:: Exercise inputs ::

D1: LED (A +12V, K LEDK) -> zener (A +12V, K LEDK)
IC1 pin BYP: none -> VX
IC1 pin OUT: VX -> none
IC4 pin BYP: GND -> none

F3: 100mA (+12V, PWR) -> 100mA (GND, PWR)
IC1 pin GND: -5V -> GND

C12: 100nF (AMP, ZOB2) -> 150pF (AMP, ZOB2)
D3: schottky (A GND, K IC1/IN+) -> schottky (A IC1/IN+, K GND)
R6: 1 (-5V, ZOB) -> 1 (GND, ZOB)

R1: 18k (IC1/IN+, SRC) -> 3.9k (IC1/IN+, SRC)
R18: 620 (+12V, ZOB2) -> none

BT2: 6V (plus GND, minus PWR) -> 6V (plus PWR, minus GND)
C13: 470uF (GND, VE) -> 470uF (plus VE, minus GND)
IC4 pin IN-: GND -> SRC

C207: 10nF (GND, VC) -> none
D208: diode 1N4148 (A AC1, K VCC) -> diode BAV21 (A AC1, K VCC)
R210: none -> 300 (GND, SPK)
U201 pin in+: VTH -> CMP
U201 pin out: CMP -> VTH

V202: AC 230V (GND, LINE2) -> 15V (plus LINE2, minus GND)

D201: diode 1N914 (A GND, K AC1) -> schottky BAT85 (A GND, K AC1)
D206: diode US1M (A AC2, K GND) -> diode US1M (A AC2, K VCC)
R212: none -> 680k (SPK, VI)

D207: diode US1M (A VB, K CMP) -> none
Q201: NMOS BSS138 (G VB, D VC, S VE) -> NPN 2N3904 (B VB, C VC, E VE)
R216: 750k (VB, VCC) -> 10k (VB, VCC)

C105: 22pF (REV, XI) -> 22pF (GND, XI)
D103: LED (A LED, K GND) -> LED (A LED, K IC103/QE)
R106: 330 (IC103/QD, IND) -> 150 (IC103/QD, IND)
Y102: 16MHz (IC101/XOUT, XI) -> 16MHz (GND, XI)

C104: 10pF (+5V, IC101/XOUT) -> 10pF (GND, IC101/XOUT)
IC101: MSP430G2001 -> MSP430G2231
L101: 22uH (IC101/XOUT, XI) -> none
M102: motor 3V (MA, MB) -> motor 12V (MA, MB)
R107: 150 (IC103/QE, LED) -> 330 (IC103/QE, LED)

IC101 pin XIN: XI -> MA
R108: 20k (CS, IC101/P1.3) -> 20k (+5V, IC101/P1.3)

:::

Task prompt: Could you set down, exactly as written, the lines above between the one holding "C104: 10pF (+5V, IC101/XOUT)" and the one holding "IC101 pin XIN: XI -> MA", inclusive, and nothing more?

Completed task:
C104: 10pF (+5V, IC101/XOUT) -> 10pF (GND, IC101/XOUT)
IC101: MSP430G2001 -> MSP430G2231
L101: 22uH (IC101/XOUT, XI) -> none
M102: motor 3V (MA, MB) -> motor 12V (MA, MB)
R107: 150 (IC103/QE, LED) -> 330 (IC103/QE, LED)

IC101 pin XIN: XI -> MA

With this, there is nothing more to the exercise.